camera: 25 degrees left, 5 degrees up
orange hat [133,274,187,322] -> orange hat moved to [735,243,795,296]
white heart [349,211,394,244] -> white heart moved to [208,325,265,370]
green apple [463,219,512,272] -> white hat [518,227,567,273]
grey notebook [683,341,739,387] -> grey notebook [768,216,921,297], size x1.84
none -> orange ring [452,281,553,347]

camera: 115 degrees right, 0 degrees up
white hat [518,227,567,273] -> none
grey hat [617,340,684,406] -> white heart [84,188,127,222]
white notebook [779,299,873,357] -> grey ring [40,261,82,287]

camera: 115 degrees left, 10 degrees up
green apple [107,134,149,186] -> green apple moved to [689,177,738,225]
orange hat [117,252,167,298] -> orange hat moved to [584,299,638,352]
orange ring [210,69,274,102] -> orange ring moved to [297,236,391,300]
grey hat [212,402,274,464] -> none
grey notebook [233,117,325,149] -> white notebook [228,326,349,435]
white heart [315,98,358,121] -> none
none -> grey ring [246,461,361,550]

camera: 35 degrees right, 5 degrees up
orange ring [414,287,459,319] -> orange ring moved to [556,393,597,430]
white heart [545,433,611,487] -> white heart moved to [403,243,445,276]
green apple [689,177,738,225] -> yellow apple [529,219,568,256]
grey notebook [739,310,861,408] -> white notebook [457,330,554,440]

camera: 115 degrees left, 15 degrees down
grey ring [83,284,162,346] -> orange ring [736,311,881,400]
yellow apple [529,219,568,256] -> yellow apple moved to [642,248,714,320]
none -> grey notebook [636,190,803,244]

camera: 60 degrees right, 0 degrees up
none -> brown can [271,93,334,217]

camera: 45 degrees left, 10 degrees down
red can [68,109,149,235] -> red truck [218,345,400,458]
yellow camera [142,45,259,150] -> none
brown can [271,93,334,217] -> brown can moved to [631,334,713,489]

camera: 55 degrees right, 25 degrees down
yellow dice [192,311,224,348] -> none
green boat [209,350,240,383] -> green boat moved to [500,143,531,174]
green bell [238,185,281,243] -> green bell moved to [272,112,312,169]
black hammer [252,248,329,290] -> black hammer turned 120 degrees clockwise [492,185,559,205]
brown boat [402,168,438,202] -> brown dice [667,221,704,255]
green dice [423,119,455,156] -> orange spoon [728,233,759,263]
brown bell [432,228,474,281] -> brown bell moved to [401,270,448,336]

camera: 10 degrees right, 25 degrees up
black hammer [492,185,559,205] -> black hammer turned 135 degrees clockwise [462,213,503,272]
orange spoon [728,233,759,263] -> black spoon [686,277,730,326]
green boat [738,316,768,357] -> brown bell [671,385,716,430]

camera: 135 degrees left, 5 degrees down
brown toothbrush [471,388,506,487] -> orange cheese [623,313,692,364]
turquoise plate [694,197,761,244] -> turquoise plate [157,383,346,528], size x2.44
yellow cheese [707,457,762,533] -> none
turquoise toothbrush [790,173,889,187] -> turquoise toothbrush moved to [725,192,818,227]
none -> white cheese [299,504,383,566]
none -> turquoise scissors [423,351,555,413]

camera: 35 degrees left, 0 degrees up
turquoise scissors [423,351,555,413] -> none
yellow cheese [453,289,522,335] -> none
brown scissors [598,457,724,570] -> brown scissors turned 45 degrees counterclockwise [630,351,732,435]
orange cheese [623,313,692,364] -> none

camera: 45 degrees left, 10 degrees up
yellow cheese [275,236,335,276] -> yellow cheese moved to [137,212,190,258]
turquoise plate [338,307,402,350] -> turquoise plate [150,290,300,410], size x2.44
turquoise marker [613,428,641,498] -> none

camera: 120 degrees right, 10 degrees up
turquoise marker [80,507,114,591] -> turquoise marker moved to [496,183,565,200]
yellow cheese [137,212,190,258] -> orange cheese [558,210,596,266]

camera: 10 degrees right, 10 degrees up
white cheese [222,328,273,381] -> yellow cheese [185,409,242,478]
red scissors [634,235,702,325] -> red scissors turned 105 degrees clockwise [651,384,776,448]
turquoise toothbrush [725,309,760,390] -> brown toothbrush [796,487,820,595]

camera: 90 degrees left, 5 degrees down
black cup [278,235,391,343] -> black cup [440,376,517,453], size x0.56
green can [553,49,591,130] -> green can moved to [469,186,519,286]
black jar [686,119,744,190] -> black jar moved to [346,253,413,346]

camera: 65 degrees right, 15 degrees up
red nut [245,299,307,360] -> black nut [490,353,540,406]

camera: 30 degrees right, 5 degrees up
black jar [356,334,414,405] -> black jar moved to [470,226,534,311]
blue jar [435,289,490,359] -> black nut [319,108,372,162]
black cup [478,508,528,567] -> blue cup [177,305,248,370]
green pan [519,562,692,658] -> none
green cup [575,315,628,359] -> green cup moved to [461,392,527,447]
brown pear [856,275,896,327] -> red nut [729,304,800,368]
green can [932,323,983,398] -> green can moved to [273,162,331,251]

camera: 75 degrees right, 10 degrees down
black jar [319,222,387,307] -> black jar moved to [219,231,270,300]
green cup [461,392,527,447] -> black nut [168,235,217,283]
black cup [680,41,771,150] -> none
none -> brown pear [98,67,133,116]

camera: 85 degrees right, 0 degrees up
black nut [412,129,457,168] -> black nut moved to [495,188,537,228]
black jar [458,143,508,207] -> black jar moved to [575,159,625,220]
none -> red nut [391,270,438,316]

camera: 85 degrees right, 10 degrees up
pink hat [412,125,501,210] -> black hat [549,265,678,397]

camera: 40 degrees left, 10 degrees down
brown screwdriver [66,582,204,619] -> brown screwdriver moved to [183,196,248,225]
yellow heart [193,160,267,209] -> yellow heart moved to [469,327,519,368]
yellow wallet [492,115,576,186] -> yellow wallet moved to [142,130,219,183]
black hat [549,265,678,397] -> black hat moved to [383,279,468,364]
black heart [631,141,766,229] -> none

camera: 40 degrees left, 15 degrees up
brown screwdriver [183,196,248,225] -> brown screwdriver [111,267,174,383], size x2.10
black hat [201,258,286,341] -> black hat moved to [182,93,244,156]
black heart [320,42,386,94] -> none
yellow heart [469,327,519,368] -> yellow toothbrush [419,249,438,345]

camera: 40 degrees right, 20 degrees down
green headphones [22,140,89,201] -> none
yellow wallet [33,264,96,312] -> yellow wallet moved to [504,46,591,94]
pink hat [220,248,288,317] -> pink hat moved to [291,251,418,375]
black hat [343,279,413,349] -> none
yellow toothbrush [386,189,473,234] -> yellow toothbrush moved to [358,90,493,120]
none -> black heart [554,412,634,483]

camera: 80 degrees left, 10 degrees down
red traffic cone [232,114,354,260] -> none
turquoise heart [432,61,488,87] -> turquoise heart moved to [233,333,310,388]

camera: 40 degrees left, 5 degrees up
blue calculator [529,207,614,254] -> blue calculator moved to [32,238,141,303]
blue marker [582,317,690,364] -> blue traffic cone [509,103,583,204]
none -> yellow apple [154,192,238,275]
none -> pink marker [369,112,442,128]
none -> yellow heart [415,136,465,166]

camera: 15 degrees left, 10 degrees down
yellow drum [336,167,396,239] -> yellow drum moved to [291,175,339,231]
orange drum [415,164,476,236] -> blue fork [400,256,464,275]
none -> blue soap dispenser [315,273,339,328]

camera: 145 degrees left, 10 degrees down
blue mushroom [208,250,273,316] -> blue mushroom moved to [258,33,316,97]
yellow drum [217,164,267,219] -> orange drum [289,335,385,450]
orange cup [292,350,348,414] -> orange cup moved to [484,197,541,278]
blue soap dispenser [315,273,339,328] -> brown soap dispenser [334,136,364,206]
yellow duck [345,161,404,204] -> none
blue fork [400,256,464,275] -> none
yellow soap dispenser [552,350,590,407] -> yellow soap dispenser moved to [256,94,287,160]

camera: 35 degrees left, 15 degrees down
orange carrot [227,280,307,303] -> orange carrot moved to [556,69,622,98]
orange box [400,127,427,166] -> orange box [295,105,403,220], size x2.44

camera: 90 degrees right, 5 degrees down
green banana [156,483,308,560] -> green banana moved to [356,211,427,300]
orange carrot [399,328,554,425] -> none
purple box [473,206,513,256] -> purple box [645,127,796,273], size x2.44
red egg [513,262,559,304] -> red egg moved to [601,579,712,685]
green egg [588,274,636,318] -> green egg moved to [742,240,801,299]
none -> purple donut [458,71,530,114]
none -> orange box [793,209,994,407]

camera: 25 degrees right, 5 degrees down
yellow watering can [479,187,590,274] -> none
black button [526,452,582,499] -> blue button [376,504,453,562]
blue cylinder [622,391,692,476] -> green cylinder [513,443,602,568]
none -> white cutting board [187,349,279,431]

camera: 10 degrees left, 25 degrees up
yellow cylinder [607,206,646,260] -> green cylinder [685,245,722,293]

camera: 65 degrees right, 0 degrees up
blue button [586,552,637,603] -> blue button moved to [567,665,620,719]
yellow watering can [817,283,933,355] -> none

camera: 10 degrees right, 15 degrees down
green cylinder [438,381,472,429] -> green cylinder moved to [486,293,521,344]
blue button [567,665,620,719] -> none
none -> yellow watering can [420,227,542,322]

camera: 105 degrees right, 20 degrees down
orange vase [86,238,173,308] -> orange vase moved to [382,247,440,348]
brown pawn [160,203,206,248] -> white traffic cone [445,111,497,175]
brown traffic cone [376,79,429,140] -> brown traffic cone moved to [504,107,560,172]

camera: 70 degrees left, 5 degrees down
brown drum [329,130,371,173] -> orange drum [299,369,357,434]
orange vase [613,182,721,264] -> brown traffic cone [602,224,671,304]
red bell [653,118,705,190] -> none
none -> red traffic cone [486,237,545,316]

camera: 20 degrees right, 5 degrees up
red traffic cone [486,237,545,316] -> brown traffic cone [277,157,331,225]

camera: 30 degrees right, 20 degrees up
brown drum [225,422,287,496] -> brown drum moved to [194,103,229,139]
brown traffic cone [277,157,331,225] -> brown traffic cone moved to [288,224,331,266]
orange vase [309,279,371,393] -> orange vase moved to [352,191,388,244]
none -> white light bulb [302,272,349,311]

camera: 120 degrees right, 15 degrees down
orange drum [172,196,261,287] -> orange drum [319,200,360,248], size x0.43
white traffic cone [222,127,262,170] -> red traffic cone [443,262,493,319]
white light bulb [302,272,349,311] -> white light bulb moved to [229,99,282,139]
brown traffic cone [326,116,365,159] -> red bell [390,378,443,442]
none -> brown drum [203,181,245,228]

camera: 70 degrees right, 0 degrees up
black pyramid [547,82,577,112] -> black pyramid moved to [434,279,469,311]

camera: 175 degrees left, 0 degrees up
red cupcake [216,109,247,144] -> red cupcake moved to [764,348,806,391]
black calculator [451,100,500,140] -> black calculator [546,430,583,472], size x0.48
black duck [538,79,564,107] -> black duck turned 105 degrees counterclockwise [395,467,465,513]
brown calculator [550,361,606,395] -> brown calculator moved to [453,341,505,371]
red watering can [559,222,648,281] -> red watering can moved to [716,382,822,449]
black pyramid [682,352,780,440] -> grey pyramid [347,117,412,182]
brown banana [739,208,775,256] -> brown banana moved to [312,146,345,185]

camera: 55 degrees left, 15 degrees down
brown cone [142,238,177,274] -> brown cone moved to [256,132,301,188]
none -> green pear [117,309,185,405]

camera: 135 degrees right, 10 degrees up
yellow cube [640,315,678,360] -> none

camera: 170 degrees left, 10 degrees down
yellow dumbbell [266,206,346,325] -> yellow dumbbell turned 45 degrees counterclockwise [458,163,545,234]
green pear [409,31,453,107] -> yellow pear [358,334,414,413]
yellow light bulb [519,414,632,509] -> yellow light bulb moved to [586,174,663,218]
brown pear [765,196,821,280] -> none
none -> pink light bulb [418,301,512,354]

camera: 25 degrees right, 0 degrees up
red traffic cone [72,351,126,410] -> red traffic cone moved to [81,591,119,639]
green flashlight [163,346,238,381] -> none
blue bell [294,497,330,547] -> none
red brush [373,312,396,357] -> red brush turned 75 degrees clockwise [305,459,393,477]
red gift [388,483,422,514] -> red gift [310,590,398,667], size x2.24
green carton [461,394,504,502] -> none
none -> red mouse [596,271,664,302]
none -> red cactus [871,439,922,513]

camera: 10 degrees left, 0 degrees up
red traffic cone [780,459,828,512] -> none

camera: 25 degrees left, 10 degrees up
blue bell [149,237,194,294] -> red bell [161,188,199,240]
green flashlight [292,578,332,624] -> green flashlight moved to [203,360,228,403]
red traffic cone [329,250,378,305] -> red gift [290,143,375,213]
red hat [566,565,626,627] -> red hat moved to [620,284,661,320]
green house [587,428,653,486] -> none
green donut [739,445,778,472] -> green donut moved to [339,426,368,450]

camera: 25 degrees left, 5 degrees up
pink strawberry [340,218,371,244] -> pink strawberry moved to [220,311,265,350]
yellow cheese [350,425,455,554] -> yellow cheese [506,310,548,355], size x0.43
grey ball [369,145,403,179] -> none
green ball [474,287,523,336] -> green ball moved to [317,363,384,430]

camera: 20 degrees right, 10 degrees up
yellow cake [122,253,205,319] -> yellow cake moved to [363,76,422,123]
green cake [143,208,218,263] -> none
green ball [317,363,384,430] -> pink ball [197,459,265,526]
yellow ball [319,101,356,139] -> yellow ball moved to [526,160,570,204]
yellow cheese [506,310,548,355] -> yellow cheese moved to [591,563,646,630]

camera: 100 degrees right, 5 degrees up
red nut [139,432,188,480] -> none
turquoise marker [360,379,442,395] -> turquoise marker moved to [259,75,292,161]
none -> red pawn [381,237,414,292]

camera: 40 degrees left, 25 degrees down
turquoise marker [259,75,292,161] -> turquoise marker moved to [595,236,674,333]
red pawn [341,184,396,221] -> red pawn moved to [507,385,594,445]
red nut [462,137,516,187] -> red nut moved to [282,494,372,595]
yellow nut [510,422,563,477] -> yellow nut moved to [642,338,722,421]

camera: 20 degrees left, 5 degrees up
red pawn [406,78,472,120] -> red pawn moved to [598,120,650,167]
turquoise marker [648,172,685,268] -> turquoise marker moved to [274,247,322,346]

+-------+

▶ [EXERCISE OBJECTIVE] Using the records above, copy word for word the line with "none -> grey notebook [636,190,803,244]", the line with "brown can [271,93,334,217] ->", and every line between them.

▶ [YOUR SOLUTION]
none -> grey notebook [636,190,803,244]

camera: 60 degrees right, 0 degrees up
none -> brown can [271,93,334,217]

camera: 45 degrees left, 10 degrees down
red can [68,109,149,235] -> red truck [218,345,400,458]
yellow camera [142,45,259,150] -> none
brown can [271,93,334,217] -> brown can moved to [631,334,713,489]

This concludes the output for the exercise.